▶ **TASK ITEM**
What is needed is an exact copy of every entry, without the pictures.
··· RECORDS TO USE ···
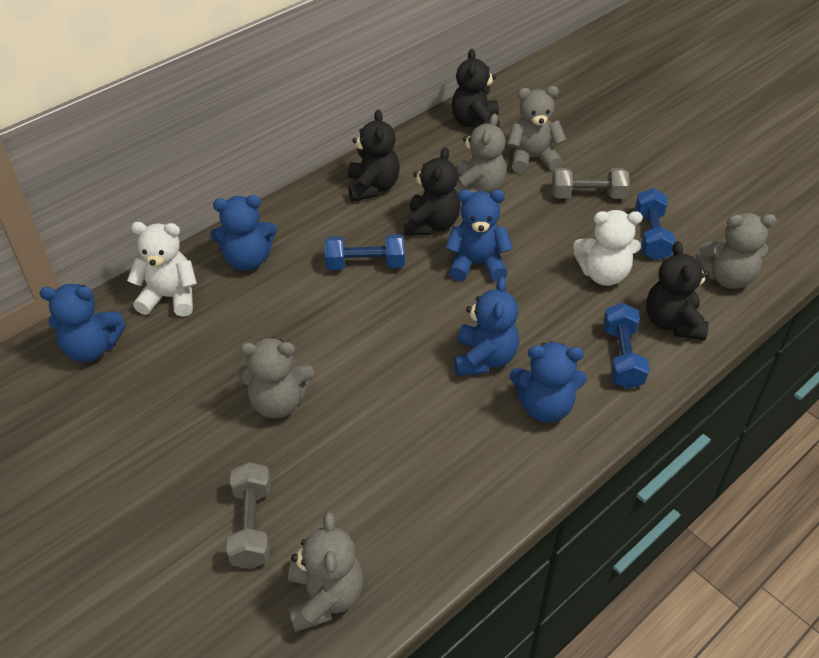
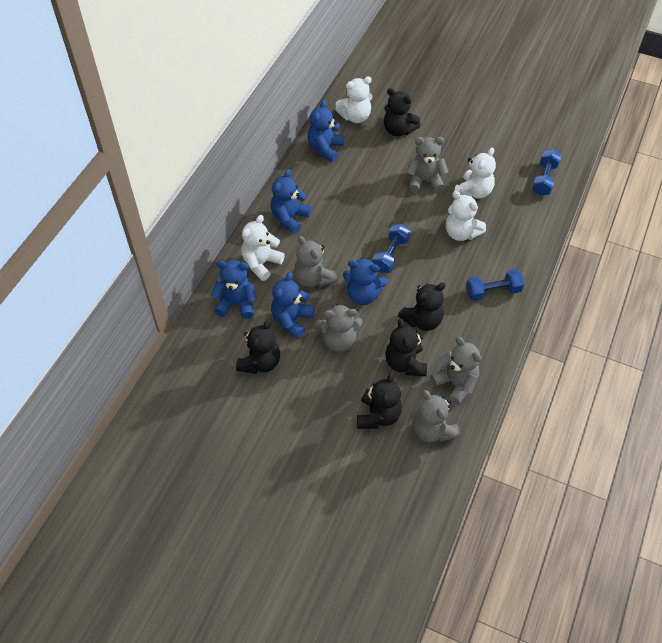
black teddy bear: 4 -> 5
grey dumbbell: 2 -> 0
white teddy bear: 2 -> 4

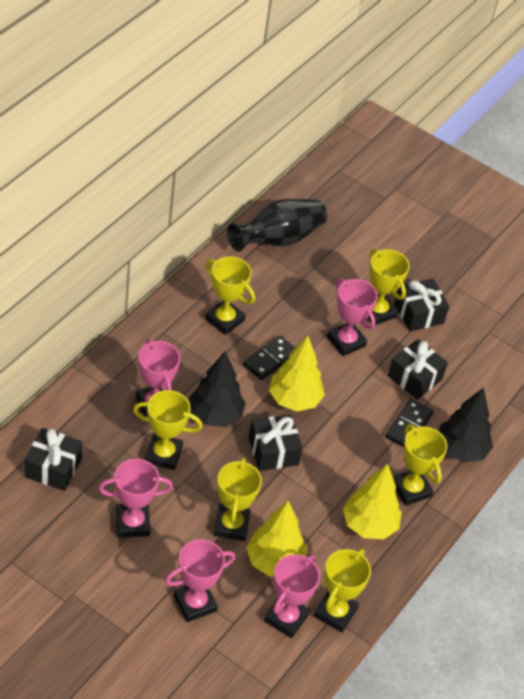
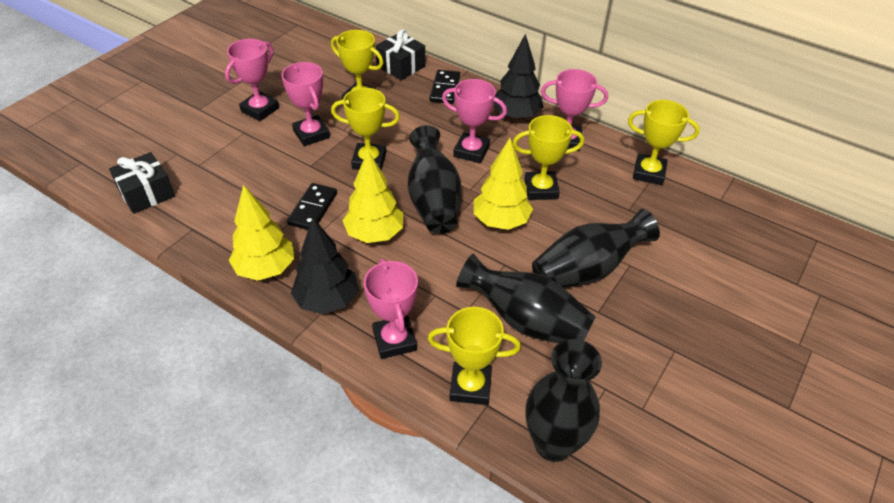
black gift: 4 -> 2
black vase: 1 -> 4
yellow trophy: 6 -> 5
···
▶ **ANSWER TO THE PROBLEM**
black teddy bear: 4 -> 5
grey dumbbell: 2 -> 0
white teddy bear: 2 -> 4

black gift: 4 -> 2
black vase: 1 -> 4
yellow trophy: 6 -> 5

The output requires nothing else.